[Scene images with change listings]
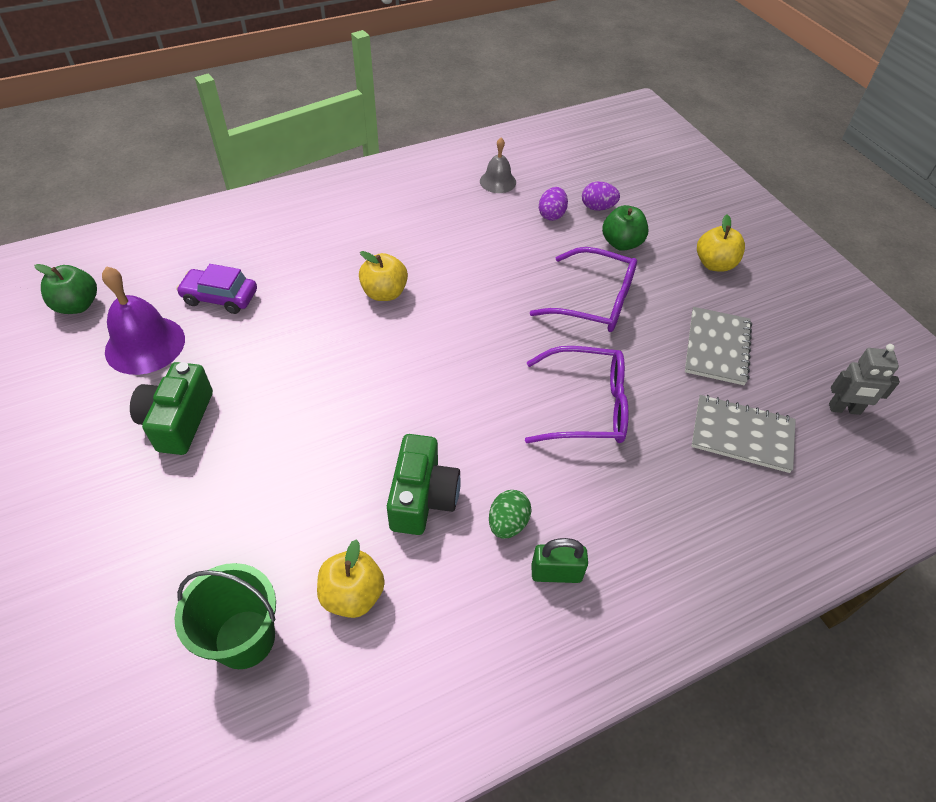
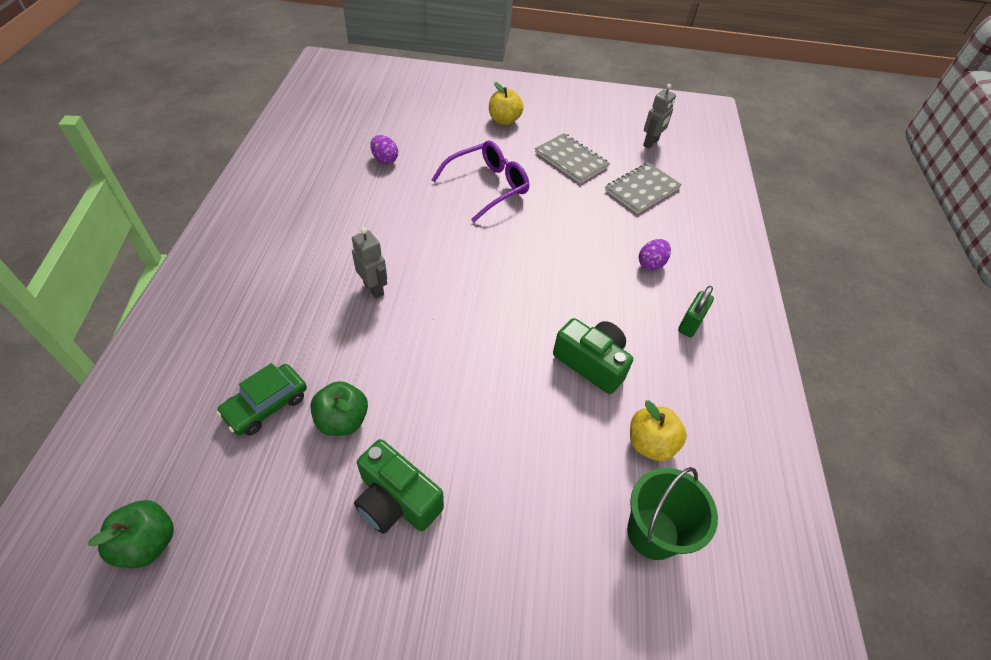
camera: 60 degrees left, 0 degrees up
purple bell [102,266,185,375] -> none
purple car [176,264,257,314] -> green car [217,363,307,435]
yellow apple [359,251,408,301] -> grey robot [352,227,387,299]
grey bell [480,138,516,193] -> none
green egg [489,490,532,539] -> none
purple glasses [525,346,629,443] -> none
purple egg [582,181,620,211] -> purple egg moved to [639,239,671,271]
green apple [602,205,648,251] -> green apple moved to [310,381,368,436]

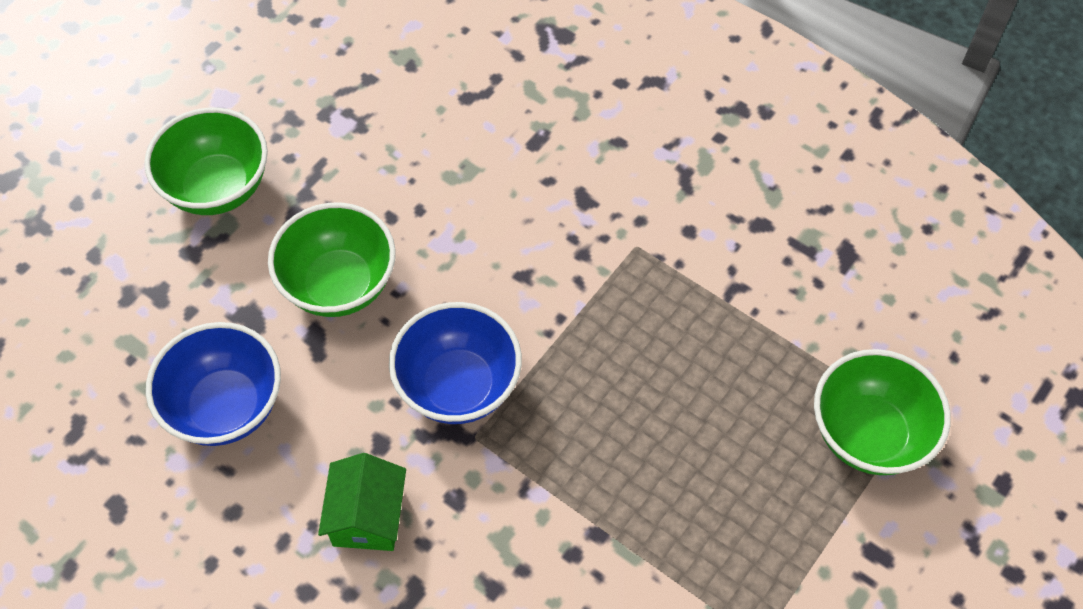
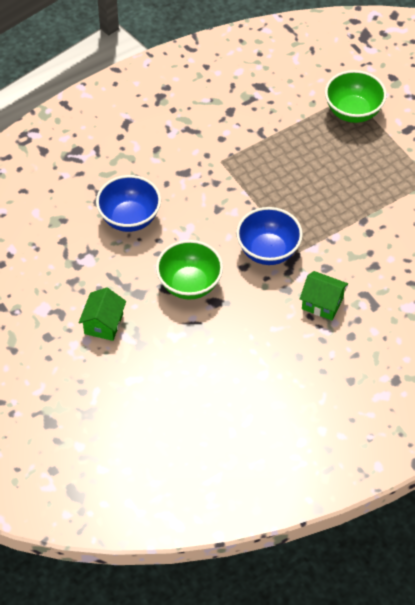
camera: 70 degrees left, 5 degrees down
green bowl [144,108,268,215] -> green house [79,288,126,341]
blue bowl [146,322,281,446] -> blue bowl moved to [96,175,161,232]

## What is expected
Your task is to set down exactly the lines that run from the line holding "yellow apple [359,251,408,301]" through the close of the entries, including both ends. Pictures stay out.

## Exercise output
yellow apple [359,251,408,301] -> grey robot [352,227,387,299]
grey bell [480,138,516,193] -> none
green egg [489,490,532,539] -> none
purple glasses [525,346,629,443] -> none
purple egg [582,181,620,211] -> purple egg moved to [639,239,671,271]
green apple [602,205,648,251] -> green apple moved to [310,381,368,436]

camera: 70 degrees left, 5 degrees down
green bowl [144,108,268,215] -> green house [79,288,126,341]
blue bowl [146,322,281,446] -> blue bowl moved to [96,175,161,232]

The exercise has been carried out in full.